**MATERIAL SHOWN:**
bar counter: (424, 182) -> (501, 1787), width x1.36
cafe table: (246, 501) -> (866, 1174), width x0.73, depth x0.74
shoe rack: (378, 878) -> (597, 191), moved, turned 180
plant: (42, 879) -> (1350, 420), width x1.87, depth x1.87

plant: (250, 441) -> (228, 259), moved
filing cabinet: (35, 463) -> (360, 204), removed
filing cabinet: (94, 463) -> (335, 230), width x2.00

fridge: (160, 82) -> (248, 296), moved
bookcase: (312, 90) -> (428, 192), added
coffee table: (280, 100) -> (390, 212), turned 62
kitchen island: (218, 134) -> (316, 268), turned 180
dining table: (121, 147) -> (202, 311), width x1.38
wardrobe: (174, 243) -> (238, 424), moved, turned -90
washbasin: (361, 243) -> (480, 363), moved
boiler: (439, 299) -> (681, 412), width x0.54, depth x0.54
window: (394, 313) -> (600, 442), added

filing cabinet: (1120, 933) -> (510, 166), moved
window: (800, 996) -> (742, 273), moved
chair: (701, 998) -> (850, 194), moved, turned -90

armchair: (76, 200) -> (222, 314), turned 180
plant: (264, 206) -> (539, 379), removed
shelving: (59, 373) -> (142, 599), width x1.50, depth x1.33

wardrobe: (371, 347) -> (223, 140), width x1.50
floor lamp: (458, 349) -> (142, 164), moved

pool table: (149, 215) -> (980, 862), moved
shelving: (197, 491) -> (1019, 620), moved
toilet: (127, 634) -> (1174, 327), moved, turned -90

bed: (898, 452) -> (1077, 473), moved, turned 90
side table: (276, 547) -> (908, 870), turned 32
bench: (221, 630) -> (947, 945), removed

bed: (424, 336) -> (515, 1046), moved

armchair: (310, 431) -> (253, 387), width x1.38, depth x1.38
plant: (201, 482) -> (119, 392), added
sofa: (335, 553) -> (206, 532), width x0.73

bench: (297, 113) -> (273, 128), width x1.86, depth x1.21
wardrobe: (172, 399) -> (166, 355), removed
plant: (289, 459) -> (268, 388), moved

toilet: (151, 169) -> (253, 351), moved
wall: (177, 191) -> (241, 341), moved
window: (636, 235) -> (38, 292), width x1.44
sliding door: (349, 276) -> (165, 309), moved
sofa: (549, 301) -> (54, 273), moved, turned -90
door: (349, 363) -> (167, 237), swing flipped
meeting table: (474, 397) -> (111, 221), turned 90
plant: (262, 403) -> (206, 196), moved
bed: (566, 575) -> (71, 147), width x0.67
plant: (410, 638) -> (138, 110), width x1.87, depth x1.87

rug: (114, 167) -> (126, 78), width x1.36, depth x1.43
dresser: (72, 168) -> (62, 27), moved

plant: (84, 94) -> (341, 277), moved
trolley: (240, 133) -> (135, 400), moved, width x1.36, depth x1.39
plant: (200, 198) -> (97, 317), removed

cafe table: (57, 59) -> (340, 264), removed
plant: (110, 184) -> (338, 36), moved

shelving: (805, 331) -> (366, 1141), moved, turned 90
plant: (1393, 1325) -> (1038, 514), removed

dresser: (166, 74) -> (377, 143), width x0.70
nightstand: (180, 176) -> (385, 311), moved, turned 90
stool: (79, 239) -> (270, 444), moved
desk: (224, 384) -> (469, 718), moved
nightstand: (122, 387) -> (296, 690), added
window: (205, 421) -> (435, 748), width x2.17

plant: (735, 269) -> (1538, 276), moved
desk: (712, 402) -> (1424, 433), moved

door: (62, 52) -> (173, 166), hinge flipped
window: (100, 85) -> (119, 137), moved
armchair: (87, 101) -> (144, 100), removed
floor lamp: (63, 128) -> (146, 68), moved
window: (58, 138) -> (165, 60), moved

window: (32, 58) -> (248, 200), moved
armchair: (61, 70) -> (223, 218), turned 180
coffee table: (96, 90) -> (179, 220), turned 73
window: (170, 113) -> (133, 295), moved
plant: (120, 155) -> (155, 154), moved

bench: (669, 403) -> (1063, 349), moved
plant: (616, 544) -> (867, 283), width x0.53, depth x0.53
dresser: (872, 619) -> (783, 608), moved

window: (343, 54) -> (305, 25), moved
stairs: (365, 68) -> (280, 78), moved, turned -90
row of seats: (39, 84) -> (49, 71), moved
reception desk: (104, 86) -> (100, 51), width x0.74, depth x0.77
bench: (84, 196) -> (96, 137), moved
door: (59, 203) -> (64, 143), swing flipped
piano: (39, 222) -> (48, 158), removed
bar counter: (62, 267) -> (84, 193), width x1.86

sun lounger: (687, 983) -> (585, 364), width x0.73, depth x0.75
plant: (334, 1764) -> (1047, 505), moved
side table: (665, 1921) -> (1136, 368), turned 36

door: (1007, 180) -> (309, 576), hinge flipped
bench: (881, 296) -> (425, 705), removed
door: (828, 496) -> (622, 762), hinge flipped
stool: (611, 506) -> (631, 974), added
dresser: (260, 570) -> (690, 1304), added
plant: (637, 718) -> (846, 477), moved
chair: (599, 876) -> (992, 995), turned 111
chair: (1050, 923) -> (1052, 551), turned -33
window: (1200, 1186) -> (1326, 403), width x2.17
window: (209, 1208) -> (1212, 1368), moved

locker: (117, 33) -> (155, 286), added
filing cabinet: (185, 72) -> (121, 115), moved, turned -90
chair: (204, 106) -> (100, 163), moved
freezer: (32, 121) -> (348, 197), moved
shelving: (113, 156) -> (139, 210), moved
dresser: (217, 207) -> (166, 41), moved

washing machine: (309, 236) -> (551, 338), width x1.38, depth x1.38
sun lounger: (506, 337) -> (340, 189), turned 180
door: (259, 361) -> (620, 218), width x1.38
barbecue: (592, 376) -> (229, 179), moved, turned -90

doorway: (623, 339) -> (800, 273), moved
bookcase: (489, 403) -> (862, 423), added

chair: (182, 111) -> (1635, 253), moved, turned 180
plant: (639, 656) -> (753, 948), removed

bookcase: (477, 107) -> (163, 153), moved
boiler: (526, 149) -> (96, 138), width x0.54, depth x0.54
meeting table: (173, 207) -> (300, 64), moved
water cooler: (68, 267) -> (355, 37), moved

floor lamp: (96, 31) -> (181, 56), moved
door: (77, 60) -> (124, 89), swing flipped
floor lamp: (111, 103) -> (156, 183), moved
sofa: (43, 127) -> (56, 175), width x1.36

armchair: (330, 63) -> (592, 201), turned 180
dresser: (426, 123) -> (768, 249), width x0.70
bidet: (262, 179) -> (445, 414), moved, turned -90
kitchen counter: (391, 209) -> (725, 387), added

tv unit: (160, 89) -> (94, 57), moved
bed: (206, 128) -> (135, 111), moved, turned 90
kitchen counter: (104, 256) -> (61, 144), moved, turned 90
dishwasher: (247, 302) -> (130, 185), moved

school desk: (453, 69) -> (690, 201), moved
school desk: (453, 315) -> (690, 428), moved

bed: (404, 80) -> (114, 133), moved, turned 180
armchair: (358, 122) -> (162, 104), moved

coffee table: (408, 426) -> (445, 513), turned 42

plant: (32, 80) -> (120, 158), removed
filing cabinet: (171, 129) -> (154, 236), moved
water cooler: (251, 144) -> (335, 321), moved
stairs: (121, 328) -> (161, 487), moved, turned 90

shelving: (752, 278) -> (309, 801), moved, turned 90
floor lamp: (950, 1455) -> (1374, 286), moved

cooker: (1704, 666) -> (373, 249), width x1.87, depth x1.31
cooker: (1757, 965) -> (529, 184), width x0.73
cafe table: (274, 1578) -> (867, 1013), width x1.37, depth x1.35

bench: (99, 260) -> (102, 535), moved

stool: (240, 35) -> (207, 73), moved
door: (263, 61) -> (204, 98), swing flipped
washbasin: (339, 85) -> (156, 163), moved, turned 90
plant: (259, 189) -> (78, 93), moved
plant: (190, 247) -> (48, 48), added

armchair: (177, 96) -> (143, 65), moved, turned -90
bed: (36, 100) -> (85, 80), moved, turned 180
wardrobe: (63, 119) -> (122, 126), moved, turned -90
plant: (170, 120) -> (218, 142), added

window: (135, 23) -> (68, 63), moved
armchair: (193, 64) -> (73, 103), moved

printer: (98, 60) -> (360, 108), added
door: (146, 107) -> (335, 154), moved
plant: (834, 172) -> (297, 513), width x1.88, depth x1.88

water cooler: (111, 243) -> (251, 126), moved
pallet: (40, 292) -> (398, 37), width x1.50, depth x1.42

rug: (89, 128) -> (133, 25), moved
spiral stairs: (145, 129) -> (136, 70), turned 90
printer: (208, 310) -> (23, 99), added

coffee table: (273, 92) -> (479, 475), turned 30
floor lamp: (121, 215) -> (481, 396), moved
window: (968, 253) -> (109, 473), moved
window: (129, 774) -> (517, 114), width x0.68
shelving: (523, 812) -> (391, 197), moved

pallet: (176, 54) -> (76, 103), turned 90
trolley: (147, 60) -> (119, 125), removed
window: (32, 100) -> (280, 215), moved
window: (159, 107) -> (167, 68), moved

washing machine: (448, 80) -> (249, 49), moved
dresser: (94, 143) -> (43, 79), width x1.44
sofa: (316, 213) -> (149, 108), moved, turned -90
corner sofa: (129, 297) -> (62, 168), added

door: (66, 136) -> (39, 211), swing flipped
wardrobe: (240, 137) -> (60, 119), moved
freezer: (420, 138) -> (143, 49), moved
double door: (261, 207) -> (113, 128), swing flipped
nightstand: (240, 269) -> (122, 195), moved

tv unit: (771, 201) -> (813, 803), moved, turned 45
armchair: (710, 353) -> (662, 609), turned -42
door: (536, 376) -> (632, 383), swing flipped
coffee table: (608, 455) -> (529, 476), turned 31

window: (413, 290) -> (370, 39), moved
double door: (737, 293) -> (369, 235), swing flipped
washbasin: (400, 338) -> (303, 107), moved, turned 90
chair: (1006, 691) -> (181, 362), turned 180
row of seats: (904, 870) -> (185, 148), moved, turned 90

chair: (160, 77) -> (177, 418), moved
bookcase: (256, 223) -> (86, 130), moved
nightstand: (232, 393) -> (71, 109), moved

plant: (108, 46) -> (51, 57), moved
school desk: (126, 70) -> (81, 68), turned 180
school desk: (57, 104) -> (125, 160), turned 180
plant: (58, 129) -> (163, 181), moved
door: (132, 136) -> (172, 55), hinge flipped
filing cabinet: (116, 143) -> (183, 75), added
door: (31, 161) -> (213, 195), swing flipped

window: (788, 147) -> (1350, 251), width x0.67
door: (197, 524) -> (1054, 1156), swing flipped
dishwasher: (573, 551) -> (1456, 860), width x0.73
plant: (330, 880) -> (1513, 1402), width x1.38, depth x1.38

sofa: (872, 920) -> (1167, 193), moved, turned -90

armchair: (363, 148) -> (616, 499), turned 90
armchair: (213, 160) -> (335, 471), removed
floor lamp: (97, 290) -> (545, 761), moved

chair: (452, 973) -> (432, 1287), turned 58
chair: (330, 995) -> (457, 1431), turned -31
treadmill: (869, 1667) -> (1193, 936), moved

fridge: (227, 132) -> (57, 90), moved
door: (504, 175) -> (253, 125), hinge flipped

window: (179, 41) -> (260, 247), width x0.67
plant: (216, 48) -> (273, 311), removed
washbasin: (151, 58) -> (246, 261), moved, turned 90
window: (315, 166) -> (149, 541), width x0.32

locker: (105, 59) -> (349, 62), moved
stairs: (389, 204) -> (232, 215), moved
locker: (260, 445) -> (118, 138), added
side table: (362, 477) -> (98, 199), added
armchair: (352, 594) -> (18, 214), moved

**REQUIRED ACTION:** In the material above, find the line containing "floor lamp: (111, 103) -> (156, 183), moved" and the line containing "cooker: (1757, 965)", then write out exactly those two lines and every line between them, and nothing more.

**SOLVED EXERCISE:**
floor lamp: (111, 103) -> (156, 183), moved
sofa: (43, 127) -> (56, 175), width x1.36

armchair: (330, 63) -> (592, 201), turned 180
dresser: (426, 123) -> (768, 249), width x0.70
bidet: (262, 179) -> (445, 414), moved, turned -90
kitchen counter: (391, 209) -> (725, 387), added

tv unit: (160, 89) -> (94, 57), moved
bed: (206, 128) -> (135, 111), moved, turned 90
kitchen counter: (104, 256) -> (61, 144), moved, turned 90
dishwasher: (247, 302) -> (130, 185), moved

school desk: (453, 69) -> (690, 201), moved
school desk: (453, 315) -> (690, 428), moved

bed: (404, 80) -> (114, 133), moved, turned 180
armchair: (358, 122) -> (162, 104), moved

coffee table: (408, 426) -> (445, 513), turned 42

plant: (32, 80) -> (120, 158), removed
filing cabinet: (171, 129) -> (154, 236), moved
water cooler: (251, 144) -> (335, 321), moved
stairs: (121, 328) -> (161, 487), moved, turned 90

shelving: (752, 278) -> (309, 801), moved, turned 90
floor lamp: (950, 1455) -> (1374, 286), moved

cooker: (1704, 666) -> (373, 249), width x1.87, depth x1.31
cooker: (1757, 965) -> (529, 184), width x0.73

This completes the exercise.